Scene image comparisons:
+ + +

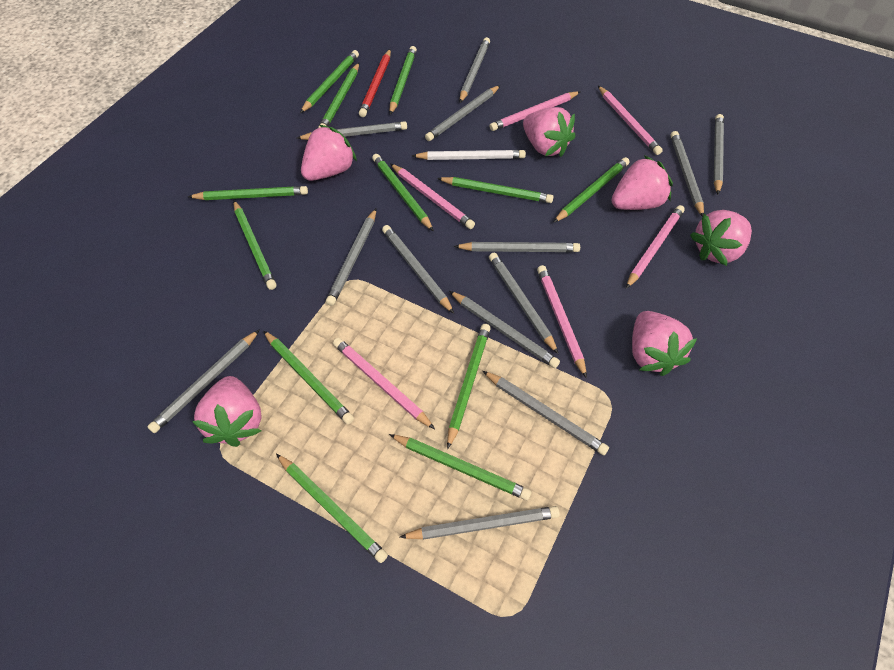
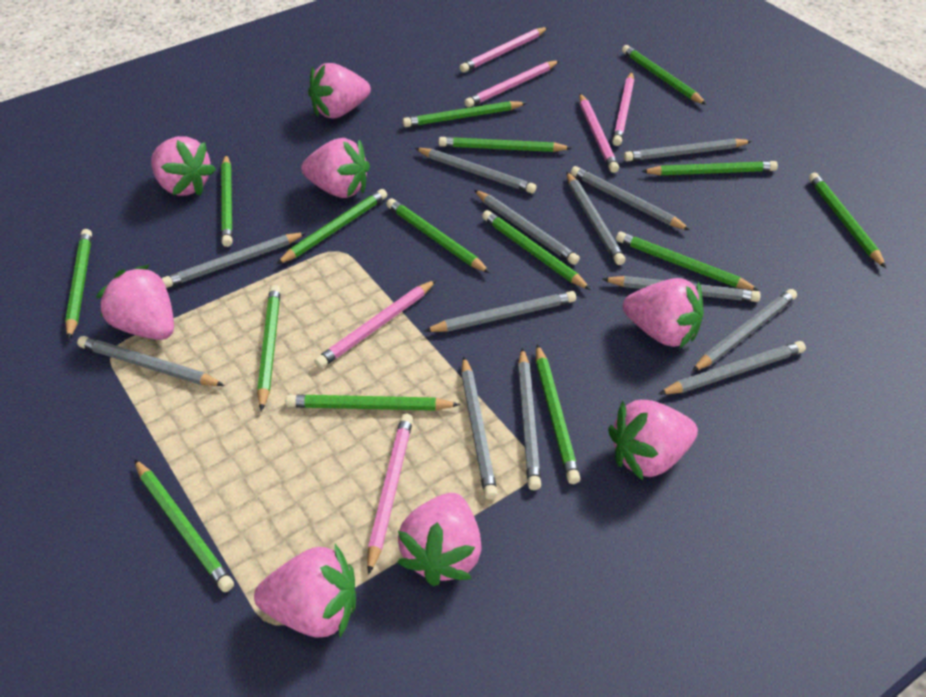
green pencil: 12 -> 15
pink strawberry: 6 -> 8
red pencil: 1 -> 0
white pencil: 1 -> 0

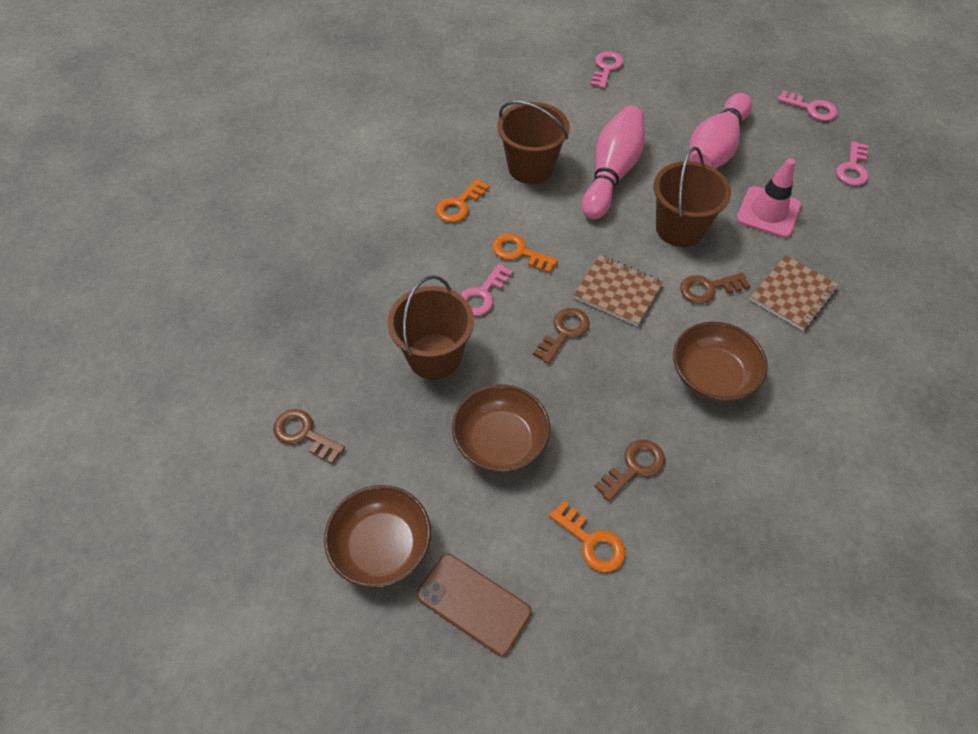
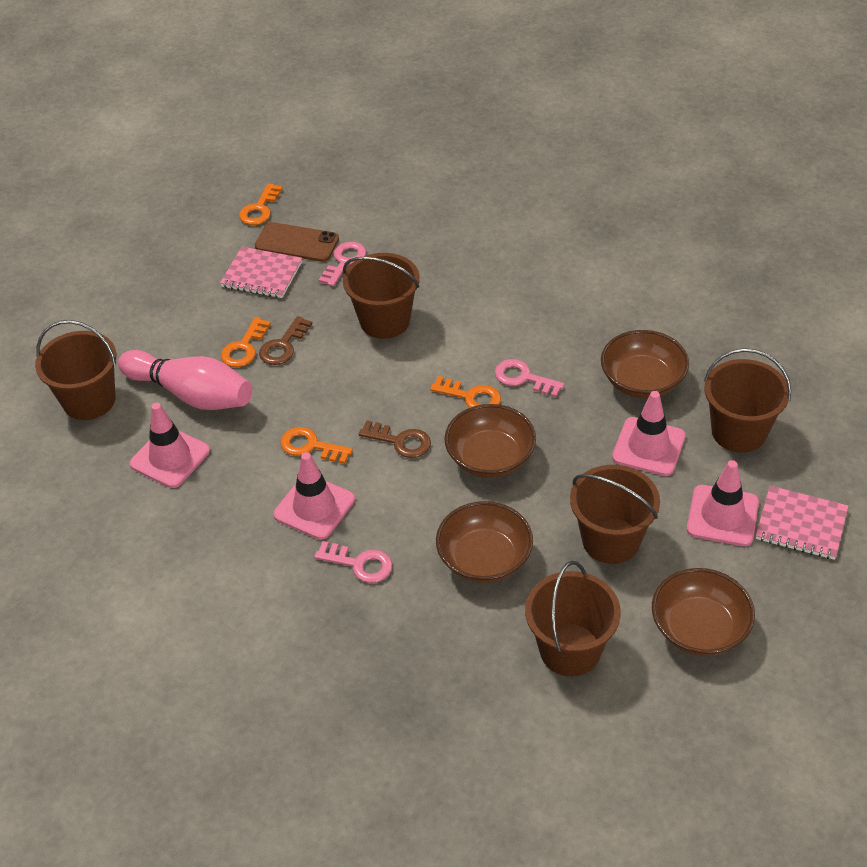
brown bowl: 3 -> 4
brown bucket: 3 -> 5
brown key: 4 -> 2
brown notebook: 2 -> 0
orange key: 3 -> 4
pink bowling pin: 2 -> 1
pink key: 4 -> 3
pink notebook: 0 -> 2
pink traffic cone: 1 -> 4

+ + +

_Task brief_: Return every entry exactly, dropping the pictures.

_Solution_:
green pencil: 12 -> 15
pink strawberry: 6 -> 8
red pencil: 1 -> 0
white pencil: 1 -> 0

brown bowl: 3 -> 4
brown bucket: 3 -> 5
brown key: 4 -> 2
brown notebook: 2 -> 0
orange key: 3 -> 4
pink bowling pin: 2 -> 1
pink key: 4 -> 3
pink notebook: 0 -> 2
pink traffic cone: 1 -> 4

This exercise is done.